Of all the lines in the entries below, give again exactly those starting at the line containing "camera: 130 degrees left, 30 degrees down" and ending at the line containing "(564, 274) = (356, 337): turquoise", both ends included, and no others.

• Spatial object tracking data:
□ □ □ □ □

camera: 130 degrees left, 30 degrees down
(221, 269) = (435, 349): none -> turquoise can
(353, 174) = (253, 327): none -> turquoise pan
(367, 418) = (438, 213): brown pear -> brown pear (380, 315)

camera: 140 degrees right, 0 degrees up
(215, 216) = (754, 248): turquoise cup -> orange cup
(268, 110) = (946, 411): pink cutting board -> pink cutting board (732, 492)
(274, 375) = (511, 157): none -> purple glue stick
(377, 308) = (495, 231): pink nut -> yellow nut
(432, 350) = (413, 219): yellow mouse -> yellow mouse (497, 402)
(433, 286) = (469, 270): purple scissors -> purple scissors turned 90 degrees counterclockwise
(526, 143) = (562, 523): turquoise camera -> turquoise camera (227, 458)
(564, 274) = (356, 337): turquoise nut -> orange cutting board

□ □ □ □ □

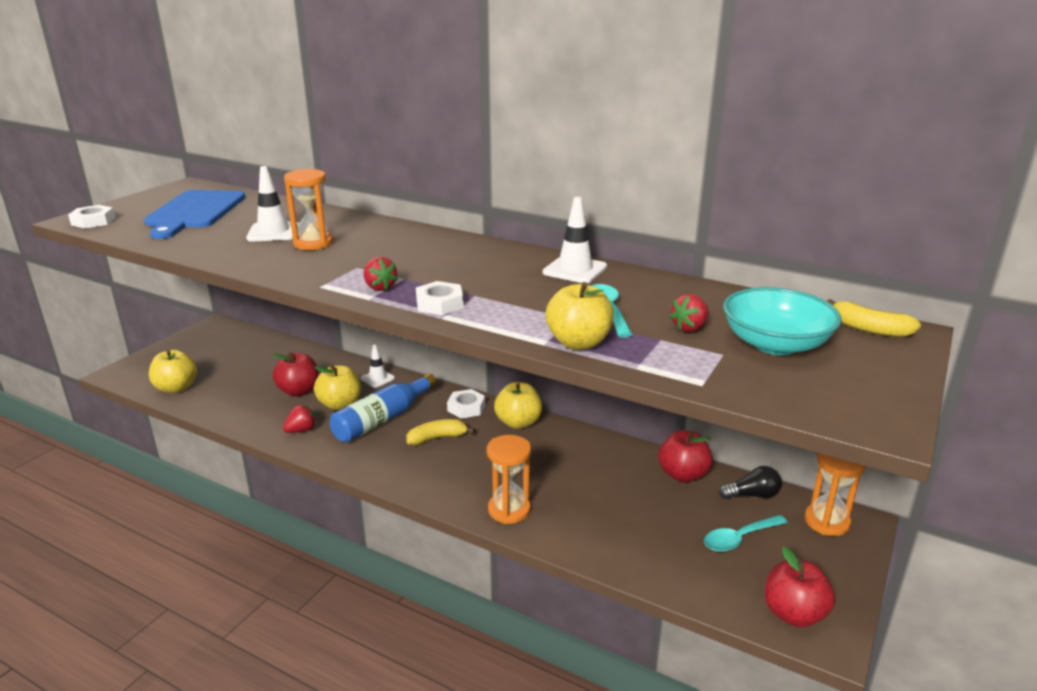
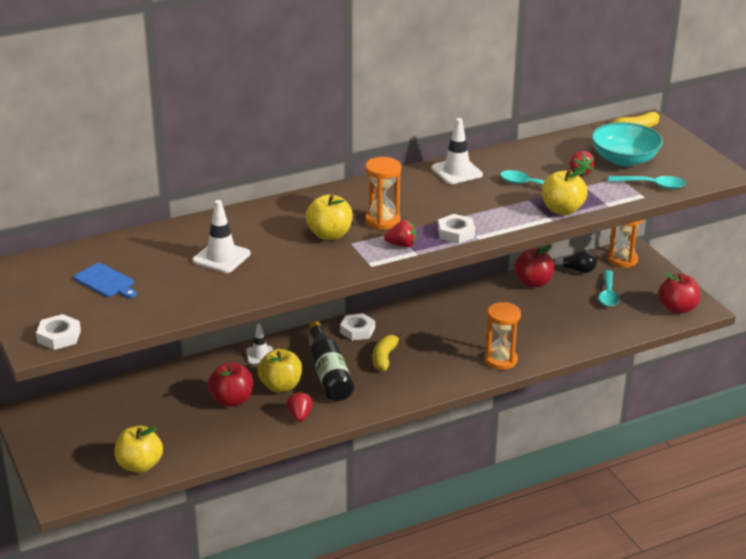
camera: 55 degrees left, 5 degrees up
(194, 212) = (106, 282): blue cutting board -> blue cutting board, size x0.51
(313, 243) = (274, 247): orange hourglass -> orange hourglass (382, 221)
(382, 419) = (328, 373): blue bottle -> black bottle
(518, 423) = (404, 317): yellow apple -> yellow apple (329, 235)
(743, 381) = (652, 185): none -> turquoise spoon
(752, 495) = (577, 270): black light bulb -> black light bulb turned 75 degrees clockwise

□ □ □ □ □

• PROBLEM SOLUTION:
camera: 130 degrees left, 30 degrees down
(221, 269) = (435, 349): none -> turquoise can
(353, 174) = (253, 327): none -> turquoise pan
(367, 418) = (438, 213): brown pear -> brown pear (380, 315)

camera: 140 degrees right, 0 degrees up
(215, 216) = (754, 248): turquoise cup -> orange cup
(268, 110) = (946, 411): pink cutting board -> pink cutting board (732, 492)
(274, 375) = (511, 157): none -> purple glue stick
(377, 308) = (495, 231): pink nut -> yellow nut
(432, 350) = (413, 219): yellow mouse -> yellow mouse (497, 402)
(433, 286) = (469, 270): purple scissors -> purple scissors turned 90 degrees counterclockwise
(526, 143) = (562, 523): turquoise camera -> turquoise camera (227, 458)
(564, 274) = (356, 337): turquoise nut -> orange cutting board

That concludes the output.